- **HOW TO COMPLETE THIS TASK**:
Reproduce, word for word, every line starting at the line that contains "J6 pin 2: N20 -> N23" and ending with the final line of the entries.

- **Difference listings**:
· · · ·
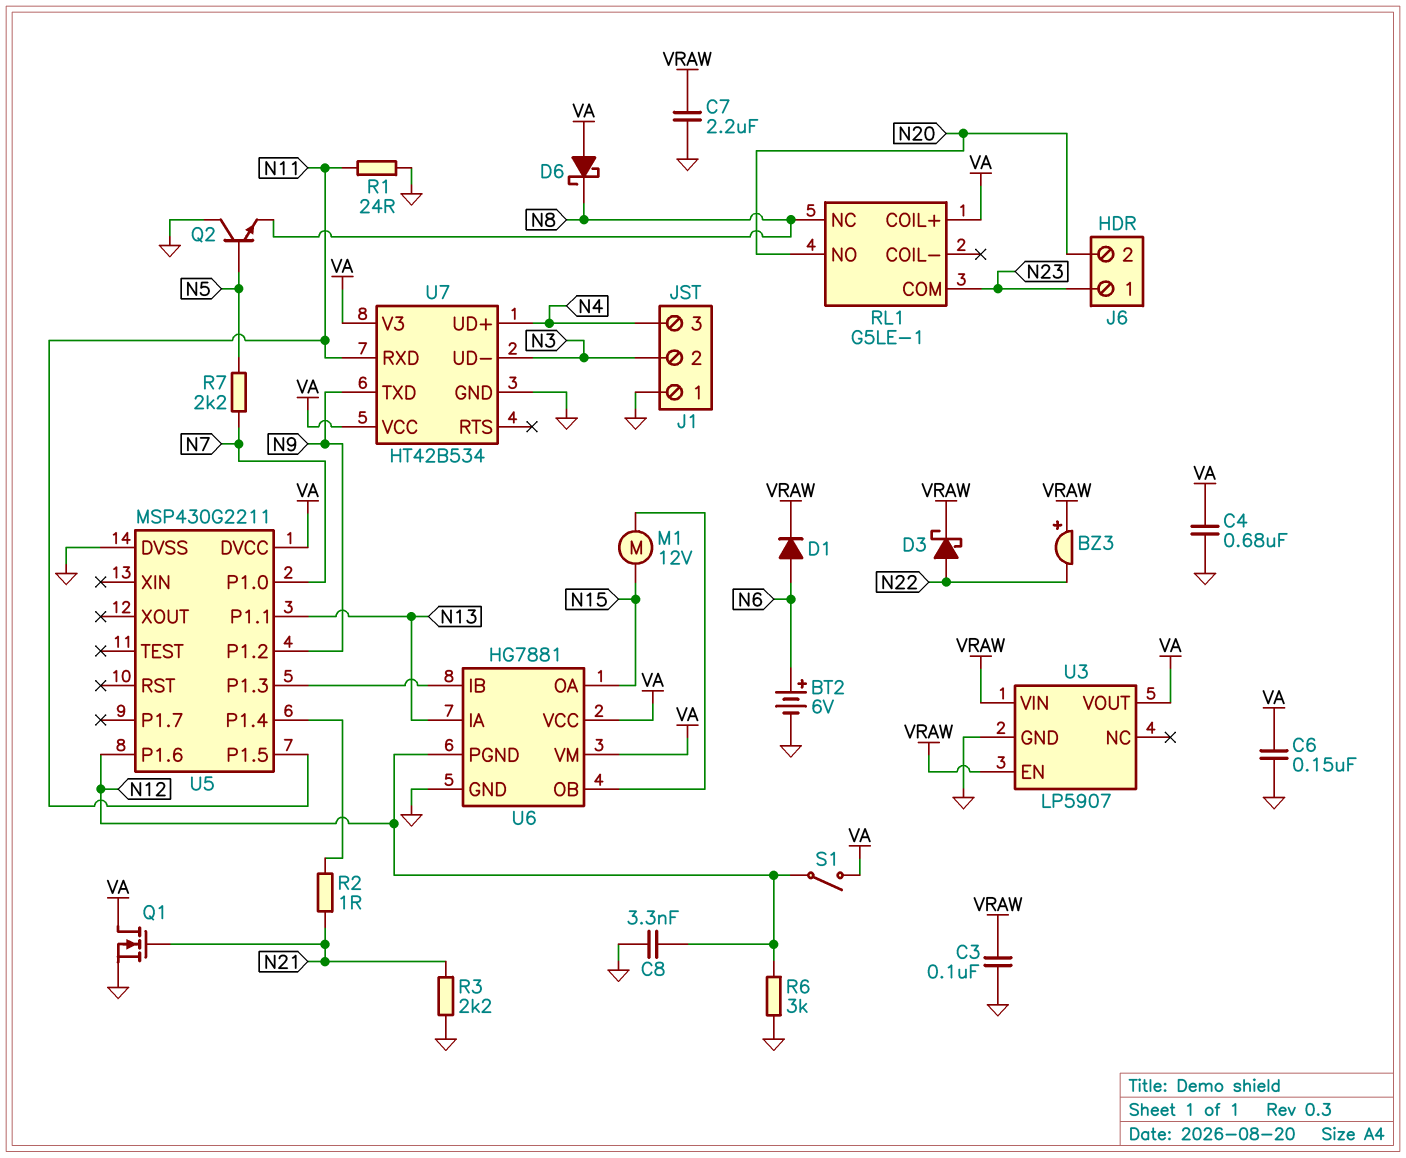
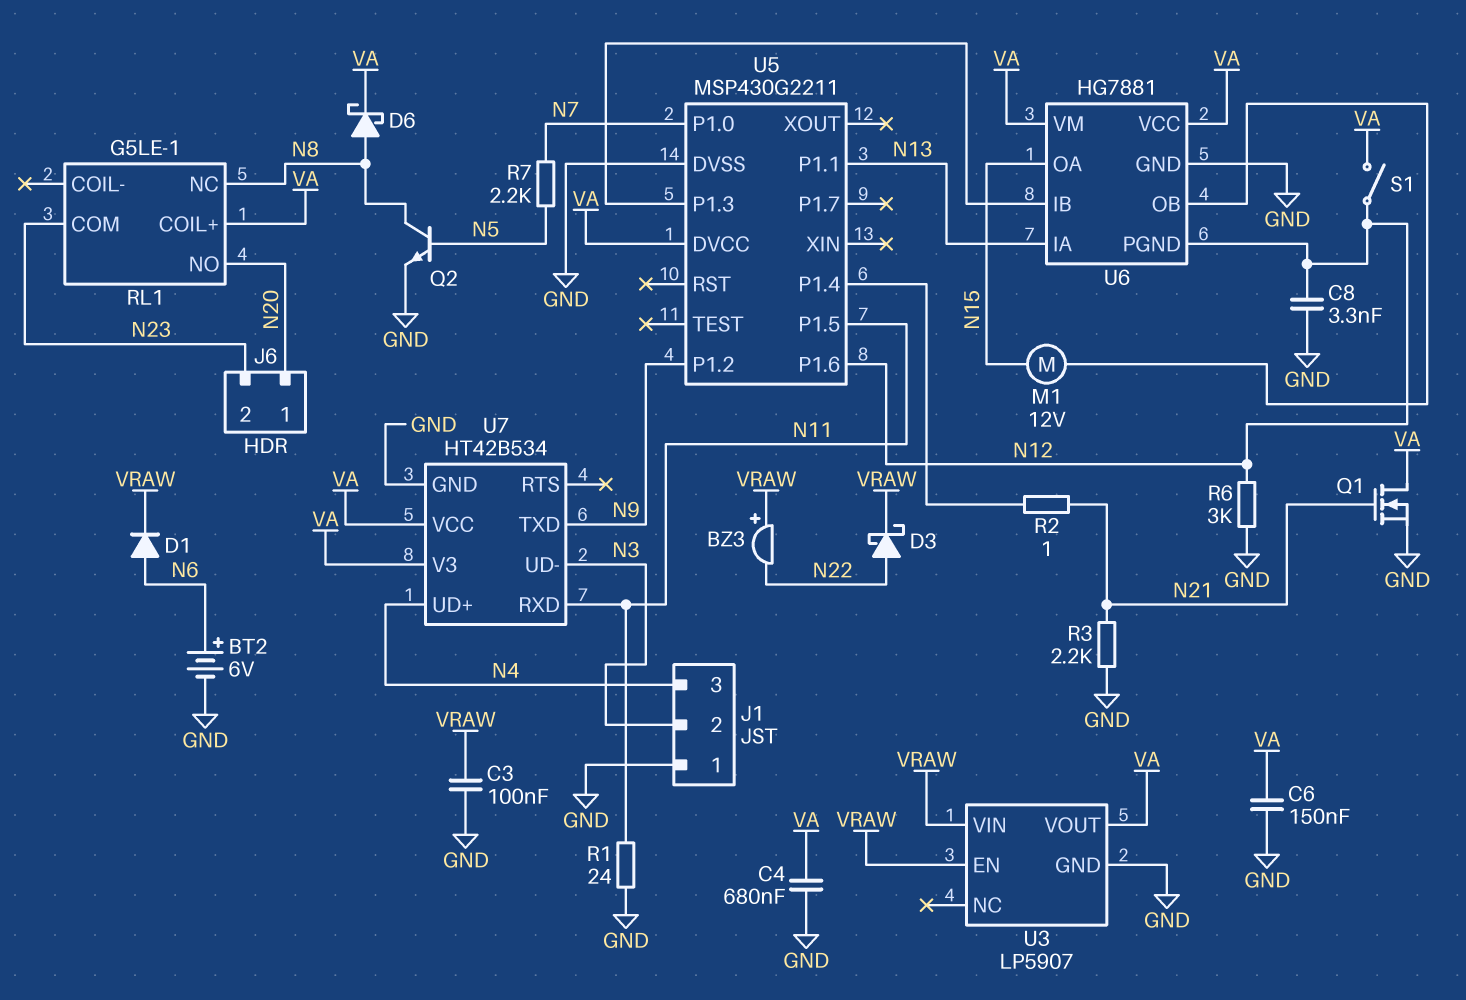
C7: 2.2uF (GND, VRAW) -> none
D6: schottky (A VA, K N8) -> schottky (A N8, K VA)
J6 pin 1: N23 -> N20
J6 pin 2: N20 -> N23
Q2: NPN (B N5, C GND, E N8) -> NPN (B N5, C N8, E GND)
· · · ·
- **TASK RESULT**:
J6 pin 2: N20 -> N23
Q2: NPN (B N5, C GND, E N8) -> NPN (B N5, C N8, E GND)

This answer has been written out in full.